=== THE INPUT ===
=======
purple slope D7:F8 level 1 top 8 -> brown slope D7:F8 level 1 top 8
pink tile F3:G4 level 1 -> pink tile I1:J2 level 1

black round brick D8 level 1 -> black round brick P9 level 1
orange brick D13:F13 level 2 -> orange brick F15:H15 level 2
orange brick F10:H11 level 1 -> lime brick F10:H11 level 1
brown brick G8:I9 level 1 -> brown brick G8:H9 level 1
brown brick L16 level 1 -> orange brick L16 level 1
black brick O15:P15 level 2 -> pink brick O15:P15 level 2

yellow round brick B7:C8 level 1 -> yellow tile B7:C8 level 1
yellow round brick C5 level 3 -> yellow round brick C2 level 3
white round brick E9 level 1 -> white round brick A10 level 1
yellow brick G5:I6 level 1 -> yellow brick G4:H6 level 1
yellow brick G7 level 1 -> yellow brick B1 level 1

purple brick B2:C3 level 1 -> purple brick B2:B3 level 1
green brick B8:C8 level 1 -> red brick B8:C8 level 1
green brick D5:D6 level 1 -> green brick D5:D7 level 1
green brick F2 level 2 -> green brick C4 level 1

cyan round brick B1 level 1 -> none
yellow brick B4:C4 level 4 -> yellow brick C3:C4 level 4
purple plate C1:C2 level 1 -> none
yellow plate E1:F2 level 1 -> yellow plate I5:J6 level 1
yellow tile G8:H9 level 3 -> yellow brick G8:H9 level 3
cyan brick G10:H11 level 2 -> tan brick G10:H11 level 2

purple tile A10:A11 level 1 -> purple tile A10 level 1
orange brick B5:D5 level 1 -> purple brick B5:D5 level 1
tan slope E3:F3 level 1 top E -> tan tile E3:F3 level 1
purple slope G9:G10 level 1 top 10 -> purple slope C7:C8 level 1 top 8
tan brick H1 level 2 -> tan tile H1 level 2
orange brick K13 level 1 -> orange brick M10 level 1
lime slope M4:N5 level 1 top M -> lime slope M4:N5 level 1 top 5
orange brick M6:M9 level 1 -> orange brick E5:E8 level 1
=======
=== WHAT THE TASK ASKS ===
Give the data back in full, matching it character for character.

=== SOLUTION TO THIS EXERCISE ===
purple slope D7:F8 level 1 top 8 -> brown slope D7:F8 level 1 top 8
pink tile F3:G4 level 1 -> pink tile I1:J2 level 1

black round brick D8 level 1 -> black round brick P9 level 1
orange brick D13:F13 level 2 -> orange brick F15:H15 level 2
orange brick F10:H11 level 1 -> lime brick F10:H11 level 1
brown brick G8:I9 level 1 -> brown brick G8:H9 level 1
brown brick L16 level 1 -> orange brick L16 level 1
black brick O15:P15 level 2 -> pink brick O15:P15 level 2

yellow round brick B7:C8 level 1 -> yellow tile B7:C8 level 1
yellow round brick C5 level 3 -> yellow round brick C2 level 3
white round brick E9 level 1 -> white round brick A10 level 1
yellow brick G5:I6 level 1 -> yellow brick G4:H6 level 1
yellow brick G7 level 1 -> yellow brick B1 level 1

purple brick B2:C3 level 1 -> purple brick B2:B3 level 1
green brick B8:C8 level 1 -> red brick B8:C8 level 1
green brick D5:D6 level 1 -> green brick D5:D7 level 1
green brick F2 level 2 -> green brick C4 level 1

cyan round brick B1 level 1 -> none
yellow brick B4:C4 level 4 -> yellow brick C3:C4 level 4
purple plate C1:C2 level 1 -> none
yellow plate E1:F2 level 1 -> yellow plate I5:J6 level 1
yellow tile G8:H9 level 3 -> yellow brick G8:H9 level 3
cyan brick G10:H11 level 2 -> tan brick G10:H11 level 2

purple tile A10:A11 level 1 -> purple tile A10 level 1
orange brick B5:D5 level 1 -> purple brick B5:D5 level 1
tan slope E3:F3 level 1 top E -> tan tile E3:F3 level 1
purple slope G9:G10 level 1 top 10 -> purple slope C7:C8 level 1 top 8
tan brick H1 level 2 -> tan tile H1 level 2
orange brick K13 level 1 -> orange brick M10 level 1
lime slope M4:N5 level 1 top M -> lime slope M4:N5 level 1 top 5
orange brick M6:M9 level 1 -> orange brick E5:E8 level 1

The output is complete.